◆ Exercise data ◆
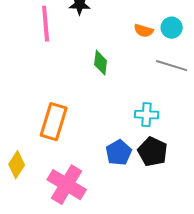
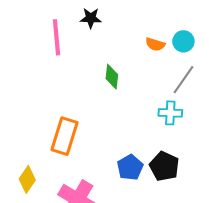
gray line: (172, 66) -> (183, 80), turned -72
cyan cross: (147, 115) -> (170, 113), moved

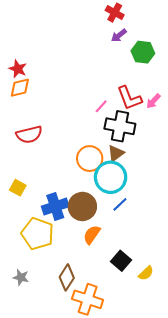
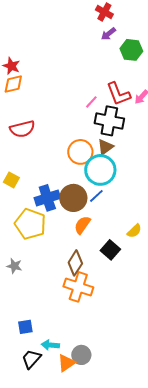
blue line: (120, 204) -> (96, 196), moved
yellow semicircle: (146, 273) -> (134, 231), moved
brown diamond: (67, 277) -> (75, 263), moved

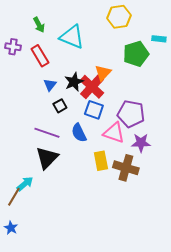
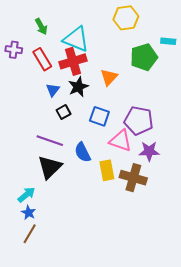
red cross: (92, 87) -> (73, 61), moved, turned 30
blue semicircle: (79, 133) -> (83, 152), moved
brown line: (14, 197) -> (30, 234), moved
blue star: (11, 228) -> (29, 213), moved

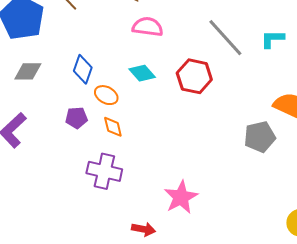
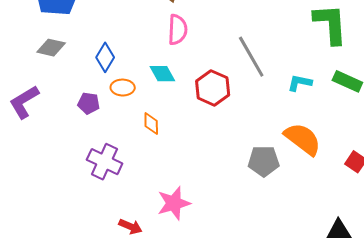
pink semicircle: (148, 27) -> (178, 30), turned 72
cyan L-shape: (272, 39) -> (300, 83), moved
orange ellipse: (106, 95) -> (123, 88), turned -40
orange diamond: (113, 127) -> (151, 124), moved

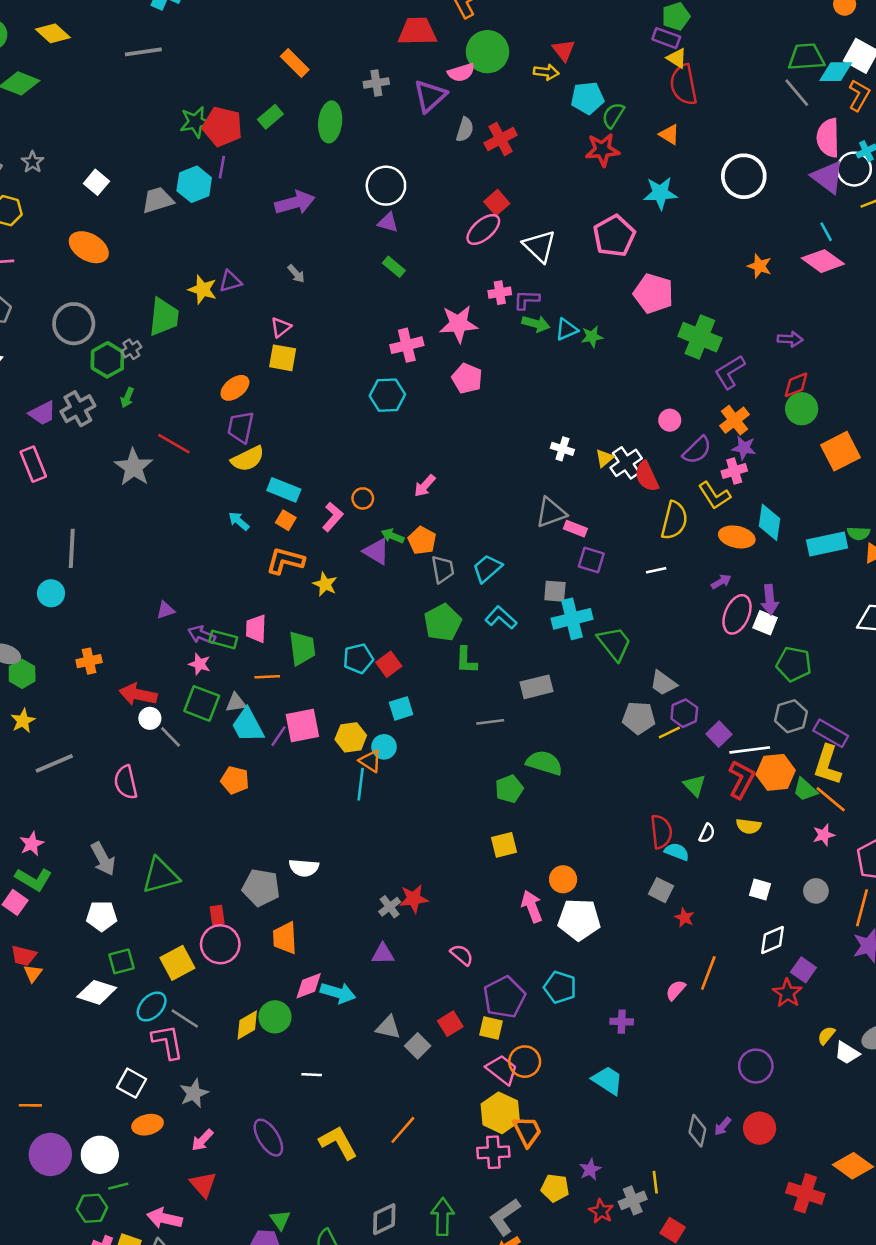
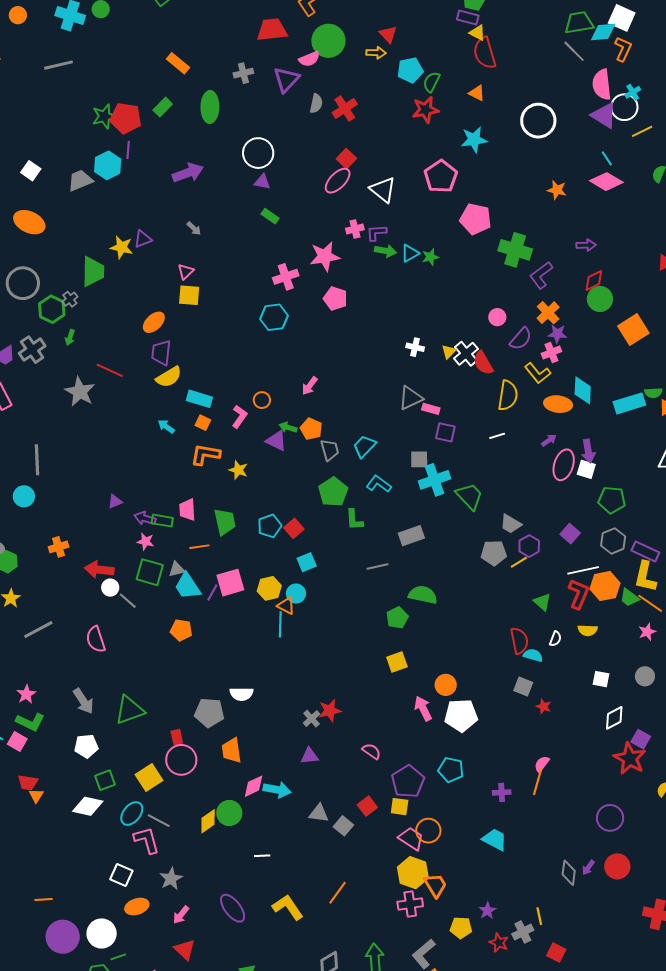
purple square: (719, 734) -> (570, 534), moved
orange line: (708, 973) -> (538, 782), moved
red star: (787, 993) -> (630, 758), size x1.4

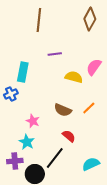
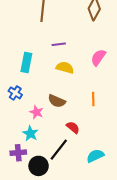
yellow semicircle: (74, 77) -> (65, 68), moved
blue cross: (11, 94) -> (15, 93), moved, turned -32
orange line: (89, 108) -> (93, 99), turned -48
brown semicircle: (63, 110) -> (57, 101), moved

◆ Exercise aim ◆
All that belongs in the answer is the lines from the line with "orange ellipse: (106, 95)" through the closing line of the entries, inclusive, transcribed exactly and free of pictures.

◆ Your solution ◆
orange ellipse: (106, 95) -> (123, 88), turned -40
orange diamond: (113, 127) -> (151, 124), moved

purple square: (719, 734) -> (570, 534), moved
orange line: (708, 973) -> (538, 782), moved
red star: (787, 993) -> (630, 758), size x1.4

yellow semicircle: (74, 77) -> (65, 68), moved
blue cross: (11, 94) -> (15, 93), moved, turned -32
orange line: (89, 108) -> (93, 99), turned -48
brown semicircle: (63, 110) -> (57, 101), moved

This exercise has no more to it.